## The problem
Please pick out each line of the records below that contains the string "located". Copy every such line in full.
=== Exercise materials ===
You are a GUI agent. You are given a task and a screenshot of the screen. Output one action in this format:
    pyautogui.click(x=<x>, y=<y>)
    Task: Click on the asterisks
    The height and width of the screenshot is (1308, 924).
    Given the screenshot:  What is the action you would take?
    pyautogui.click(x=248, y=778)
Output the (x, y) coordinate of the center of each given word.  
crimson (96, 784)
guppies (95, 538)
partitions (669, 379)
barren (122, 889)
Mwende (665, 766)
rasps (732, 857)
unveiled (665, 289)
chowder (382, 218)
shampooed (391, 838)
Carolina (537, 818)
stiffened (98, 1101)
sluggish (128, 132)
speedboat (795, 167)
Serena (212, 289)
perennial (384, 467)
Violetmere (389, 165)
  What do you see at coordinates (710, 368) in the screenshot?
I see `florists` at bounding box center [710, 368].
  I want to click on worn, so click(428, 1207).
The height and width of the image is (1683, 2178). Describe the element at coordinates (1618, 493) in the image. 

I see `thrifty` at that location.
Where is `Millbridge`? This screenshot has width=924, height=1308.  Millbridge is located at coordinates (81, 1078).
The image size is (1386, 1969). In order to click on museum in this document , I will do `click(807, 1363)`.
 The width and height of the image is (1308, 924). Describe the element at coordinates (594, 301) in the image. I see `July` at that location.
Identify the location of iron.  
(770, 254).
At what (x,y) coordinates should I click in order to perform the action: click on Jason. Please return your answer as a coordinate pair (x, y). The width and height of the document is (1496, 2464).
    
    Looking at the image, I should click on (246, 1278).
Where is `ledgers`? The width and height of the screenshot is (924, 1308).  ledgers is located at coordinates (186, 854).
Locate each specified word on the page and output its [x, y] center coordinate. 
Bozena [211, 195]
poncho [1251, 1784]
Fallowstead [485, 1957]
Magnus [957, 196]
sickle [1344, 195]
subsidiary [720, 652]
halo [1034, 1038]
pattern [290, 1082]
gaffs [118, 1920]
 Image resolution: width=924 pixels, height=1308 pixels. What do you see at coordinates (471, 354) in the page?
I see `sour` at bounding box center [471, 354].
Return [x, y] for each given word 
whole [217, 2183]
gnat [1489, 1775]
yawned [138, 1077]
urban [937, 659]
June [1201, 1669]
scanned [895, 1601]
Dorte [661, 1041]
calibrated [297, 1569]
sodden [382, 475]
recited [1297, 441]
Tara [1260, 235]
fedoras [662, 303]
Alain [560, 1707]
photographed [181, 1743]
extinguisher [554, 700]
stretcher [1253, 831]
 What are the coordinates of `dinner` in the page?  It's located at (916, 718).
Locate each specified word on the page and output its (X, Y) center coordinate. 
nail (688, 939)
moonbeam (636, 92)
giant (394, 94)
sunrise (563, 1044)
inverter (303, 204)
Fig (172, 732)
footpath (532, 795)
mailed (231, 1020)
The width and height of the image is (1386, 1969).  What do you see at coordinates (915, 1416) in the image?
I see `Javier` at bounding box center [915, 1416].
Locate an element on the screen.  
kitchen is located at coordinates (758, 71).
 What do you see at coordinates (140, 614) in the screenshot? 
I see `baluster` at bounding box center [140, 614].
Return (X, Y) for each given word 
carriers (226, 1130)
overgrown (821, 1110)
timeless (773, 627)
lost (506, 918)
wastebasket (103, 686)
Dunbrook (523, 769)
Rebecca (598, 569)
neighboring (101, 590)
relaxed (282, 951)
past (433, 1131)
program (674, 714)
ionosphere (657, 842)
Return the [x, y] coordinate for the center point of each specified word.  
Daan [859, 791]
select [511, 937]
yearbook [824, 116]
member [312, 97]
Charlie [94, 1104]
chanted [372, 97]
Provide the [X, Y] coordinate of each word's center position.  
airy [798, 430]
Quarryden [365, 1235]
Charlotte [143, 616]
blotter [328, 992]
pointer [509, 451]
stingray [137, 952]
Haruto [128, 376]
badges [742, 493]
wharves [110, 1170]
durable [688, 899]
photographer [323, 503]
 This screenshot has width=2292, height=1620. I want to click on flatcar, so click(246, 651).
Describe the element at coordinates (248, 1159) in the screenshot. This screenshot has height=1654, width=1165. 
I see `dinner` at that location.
===
## Response below
Where is `Millbridge`? This screenshot has width=924, height=1308.  Millbridge is located at coordinates (81, 1078).
Where is `ledgers`? The width and height of the screenshot is (924, 1308).  ledgers is located at coordinates (186, 854).
 What are the coordinates of `dinner` in the page?  It's located at (916, 718).
kitchen is located at coordinates (758, 71).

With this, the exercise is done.